### To do:
State how many lines of the listing below contain the string "kern", counting only matches in the same case. Reply with the number alone.

(Recorded data)
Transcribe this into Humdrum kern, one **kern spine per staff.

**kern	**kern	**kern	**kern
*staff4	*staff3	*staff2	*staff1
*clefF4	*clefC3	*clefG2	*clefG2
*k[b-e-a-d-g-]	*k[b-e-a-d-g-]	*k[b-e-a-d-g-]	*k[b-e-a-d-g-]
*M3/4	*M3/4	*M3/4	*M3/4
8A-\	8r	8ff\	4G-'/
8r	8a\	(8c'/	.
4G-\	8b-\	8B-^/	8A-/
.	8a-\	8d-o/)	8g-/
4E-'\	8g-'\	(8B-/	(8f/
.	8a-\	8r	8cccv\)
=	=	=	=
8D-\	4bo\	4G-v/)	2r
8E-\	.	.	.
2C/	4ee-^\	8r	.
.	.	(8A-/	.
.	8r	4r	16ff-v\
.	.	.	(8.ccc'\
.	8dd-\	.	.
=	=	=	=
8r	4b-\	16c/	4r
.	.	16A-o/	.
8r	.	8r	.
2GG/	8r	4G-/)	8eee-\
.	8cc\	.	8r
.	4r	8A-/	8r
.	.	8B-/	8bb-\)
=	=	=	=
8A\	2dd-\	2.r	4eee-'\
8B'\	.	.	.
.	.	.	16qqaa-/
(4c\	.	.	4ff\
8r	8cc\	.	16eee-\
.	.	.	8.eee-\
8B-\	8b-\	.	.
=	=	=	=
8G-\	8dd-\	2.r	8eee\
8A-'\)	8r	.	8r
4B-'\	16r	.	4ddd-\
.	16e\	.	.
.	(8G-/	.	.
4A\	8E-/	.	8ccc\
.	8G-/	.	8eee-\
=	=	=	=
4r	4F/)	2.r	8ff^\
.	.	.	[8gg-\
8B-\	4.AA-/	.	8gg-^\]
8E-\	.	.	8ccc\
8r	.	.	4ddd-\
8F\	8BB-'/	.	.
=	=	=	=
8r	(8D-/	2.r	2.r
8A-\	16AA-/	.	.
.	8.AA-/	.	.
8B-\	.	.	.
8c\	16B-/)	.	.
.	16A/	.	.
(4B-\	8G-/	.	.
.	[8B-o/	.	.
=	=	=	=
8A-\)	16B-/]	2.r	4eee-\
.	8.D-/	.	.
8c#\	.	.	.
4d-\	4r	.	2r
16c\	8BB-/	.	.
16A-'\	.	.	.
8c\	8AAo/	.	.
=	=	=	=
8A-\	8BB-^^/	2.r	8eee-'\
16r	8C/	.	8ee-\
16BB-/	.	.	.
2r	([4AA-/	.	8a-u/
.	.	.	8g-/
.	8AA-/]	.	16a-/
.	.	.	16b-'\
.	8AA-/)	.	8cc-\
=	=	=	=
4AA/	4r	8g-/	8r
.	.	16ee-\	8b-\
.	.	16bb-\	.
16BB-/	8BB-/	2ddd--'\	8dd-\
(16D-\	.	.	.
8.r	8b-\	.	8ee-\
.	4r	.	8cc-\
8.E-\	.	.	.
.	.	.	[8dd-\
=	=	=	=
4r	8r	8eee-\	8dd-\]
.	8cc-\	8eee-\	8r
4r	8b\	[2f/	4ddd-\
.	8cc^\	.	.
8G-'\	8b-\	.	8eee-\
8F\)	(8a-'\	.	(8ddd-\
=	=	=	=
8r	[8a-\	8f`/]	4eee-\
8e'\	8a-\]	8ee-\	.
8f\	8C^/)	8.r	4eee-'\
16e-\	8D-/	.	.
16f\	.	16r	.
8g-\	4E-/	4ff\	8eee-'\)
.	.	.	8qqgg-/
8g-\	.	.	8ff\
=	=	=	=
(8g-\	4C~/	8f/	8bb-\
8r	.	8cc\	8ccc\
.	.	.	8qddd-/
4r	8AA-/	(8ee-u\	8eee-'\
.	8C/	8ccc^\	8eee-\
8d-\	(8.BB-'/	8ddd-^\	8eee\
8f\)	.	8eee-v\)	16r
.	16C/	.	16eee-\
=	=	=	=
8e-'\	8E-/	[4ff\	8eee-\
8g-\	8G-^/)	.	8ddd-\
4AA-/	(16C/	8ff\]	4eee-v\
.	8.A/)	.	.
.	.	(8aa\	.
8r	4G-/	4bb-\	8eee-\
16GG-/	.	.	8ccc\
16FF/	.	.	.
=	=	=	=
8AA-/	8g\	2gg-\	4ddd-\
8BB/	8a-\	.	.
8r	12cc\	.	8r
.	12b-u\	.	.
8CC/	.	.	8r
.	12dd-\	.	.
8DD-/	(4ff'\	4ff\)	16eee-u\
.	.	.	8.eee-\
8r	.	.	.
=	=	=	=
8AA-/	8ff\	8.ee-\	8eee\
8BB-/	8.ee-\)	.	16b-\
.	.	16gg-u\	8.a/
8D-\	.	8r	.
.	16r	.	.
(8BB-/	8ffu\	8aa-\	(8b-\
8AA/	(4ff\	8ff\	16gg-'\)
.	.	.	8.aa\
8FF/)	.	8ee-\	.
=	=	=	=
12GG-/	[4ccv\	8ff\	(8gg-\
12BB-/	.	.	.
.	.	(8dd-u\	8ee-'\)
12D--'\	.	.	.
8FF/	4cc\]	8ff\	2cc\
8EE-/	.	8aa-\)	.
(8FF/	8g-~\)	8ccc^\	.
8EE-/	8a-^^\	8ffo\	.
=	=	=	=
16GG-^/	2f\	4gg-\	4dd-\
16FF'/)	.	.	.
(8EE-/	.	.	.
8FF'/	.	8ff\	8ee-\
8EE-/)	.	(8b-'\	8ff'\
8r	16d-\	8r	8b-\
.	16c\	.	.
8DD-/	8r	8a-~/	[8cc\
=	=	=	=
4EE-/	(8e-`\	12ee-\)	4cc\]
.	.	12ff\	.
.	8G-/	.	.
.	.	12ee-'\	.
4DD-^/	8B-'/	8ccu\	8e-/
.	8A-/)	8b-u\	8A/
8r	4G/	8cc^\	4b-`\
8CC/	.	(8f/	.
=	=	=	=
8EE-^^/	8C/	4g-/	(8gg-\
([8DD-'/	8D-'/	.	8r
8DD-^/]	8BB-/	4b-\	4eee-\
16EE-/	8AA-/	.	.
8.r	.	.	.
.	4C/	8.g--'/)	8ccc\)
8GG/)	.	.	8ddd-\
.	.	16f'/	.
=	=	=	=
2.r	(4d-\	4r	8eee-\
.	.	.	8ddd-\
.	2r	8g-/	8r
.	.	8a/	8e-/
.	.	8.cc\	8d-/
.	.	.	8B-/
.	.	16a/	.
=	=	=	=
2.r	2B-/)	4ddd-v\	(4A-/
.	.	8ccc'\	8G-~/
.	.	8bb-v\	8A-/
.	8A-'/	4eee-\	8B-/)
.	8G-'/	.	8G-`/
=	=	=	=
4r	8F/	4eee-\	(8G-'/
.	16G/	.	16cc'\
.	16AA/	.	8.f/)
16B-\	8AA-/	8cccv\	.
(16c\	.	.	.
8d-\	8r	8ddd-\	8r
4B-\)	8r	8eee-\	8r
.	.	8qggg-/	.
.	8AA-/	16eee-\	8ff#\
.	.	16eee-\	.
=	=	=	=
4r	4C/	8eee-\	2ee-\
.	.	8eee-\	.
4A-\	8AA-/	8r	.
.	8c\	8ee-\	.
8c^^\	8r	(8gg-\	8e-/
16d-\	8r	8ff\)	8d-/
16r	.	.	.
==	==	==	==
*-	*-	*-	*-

### Written response:
2